Information: Begin

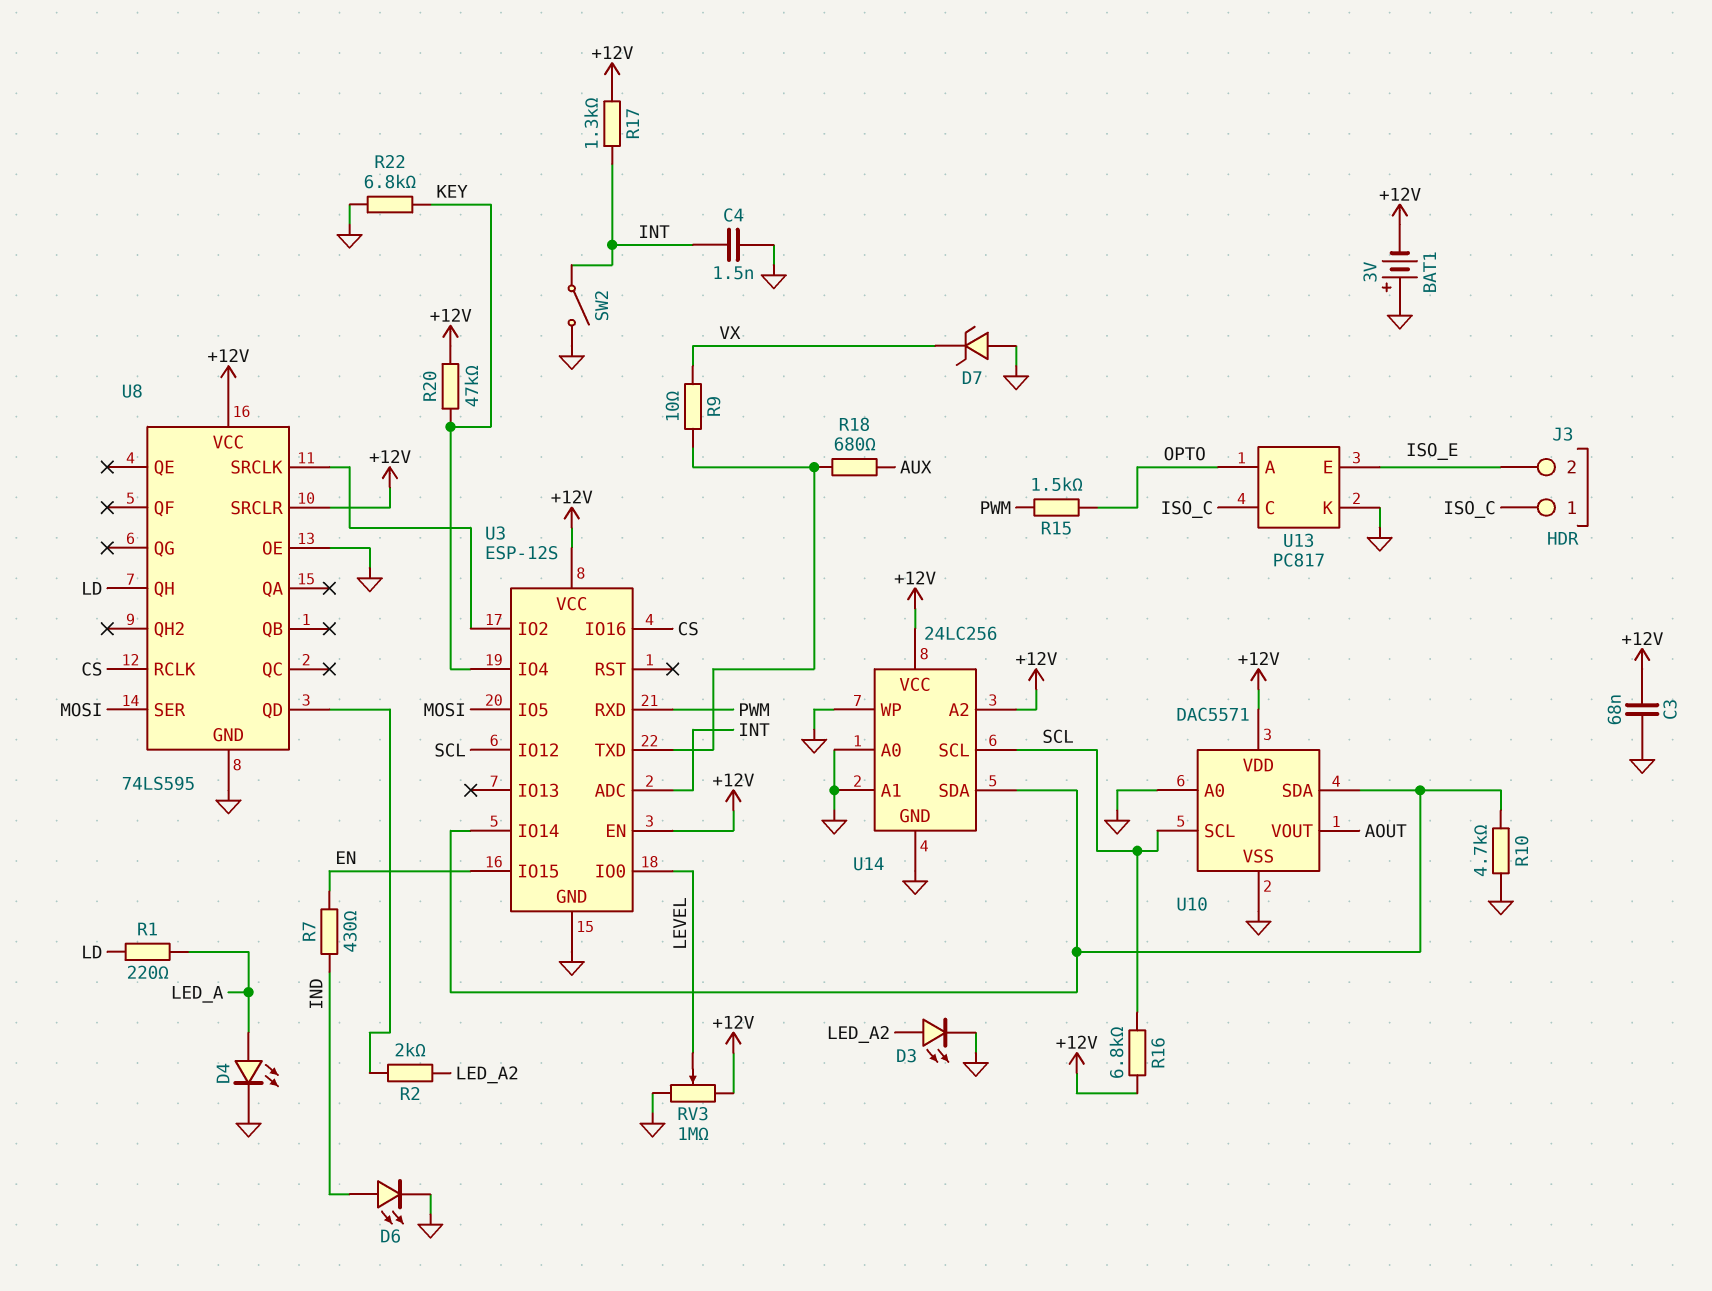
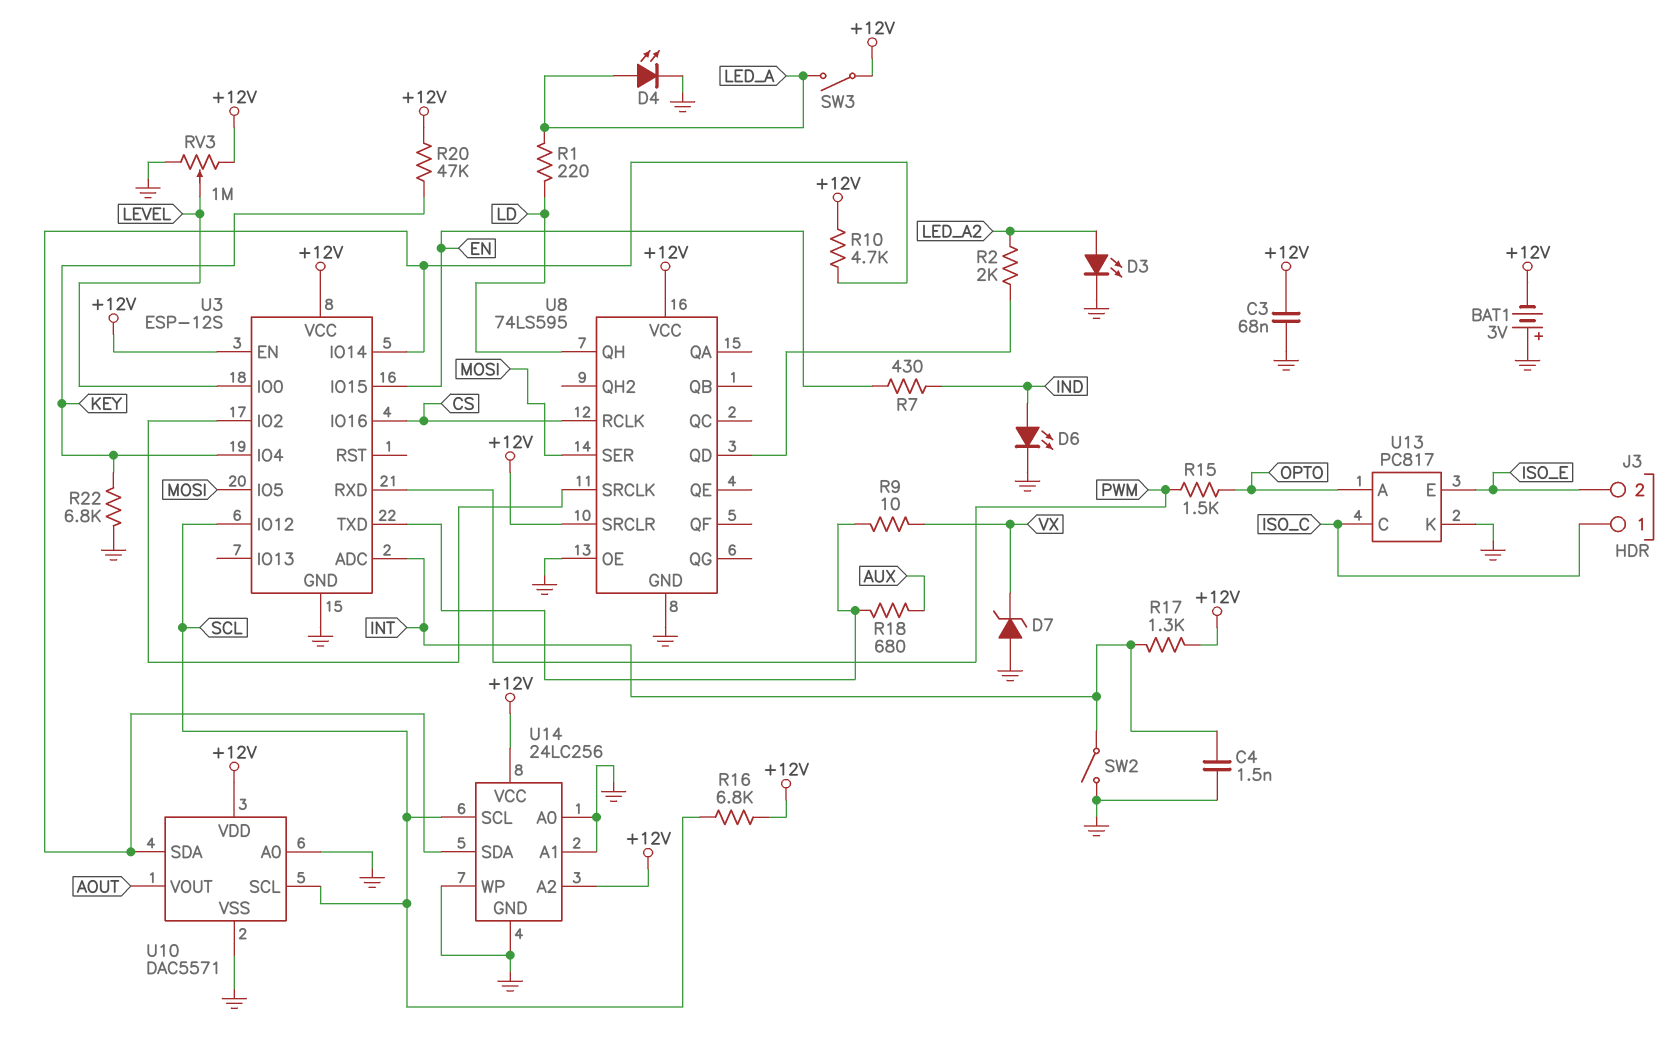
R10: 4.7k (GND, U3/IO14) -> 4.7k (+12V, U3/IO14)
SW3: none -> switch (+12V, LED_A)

Information: End
Information: Begin

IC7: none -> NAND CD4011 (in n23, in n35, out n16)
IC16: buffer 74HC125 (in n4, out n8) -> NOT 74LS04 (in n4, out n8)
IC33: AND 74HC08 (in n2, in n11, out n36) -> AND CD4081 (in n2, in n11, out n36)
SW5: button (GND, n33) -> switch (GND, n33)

Information: End
Information: Begin

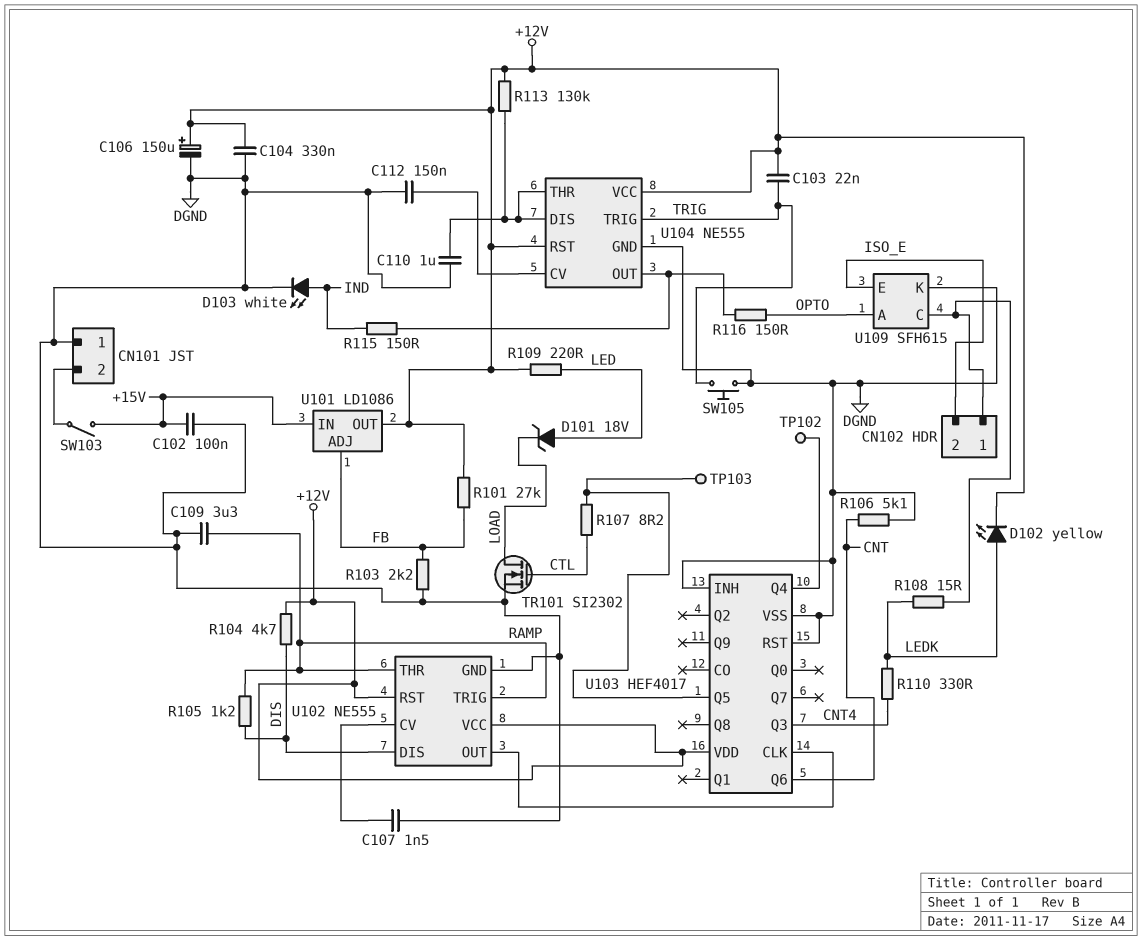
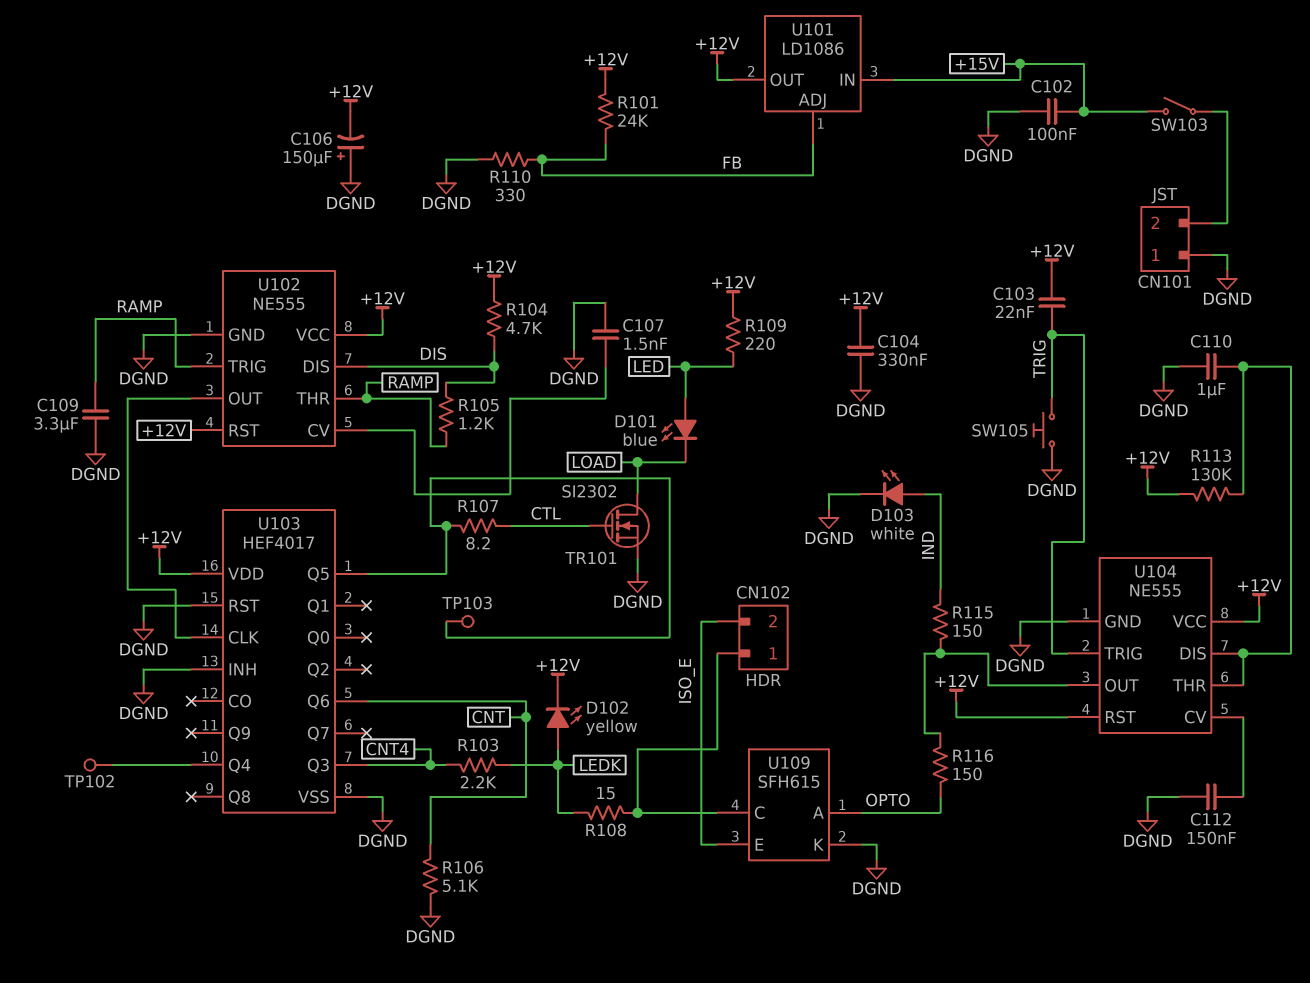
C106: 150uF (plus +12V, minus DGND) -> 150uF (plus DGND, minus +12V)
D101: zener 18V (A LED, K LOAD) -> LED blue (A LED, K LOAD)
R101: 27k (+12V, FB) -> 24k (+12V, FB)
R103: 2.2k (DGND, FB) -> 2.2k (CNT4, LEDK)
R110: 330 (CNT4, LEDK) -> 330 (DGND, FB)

Information: End

→ Work instructions
Extract from the listing above the lines between the line containing "IC33: AND 74HC08" and the line containing "SW5: button (GND, n33) -> switch (GND, n33)", keeping both of those lines. Output nothing else.

→ Solution for this exercise
IC33: AND 74HC08 (in n2, in n11, out n36) -> AND CD4081 (in n2, in n11, out n36)
SW5: button (GND, n33) -> switch (GND, n33)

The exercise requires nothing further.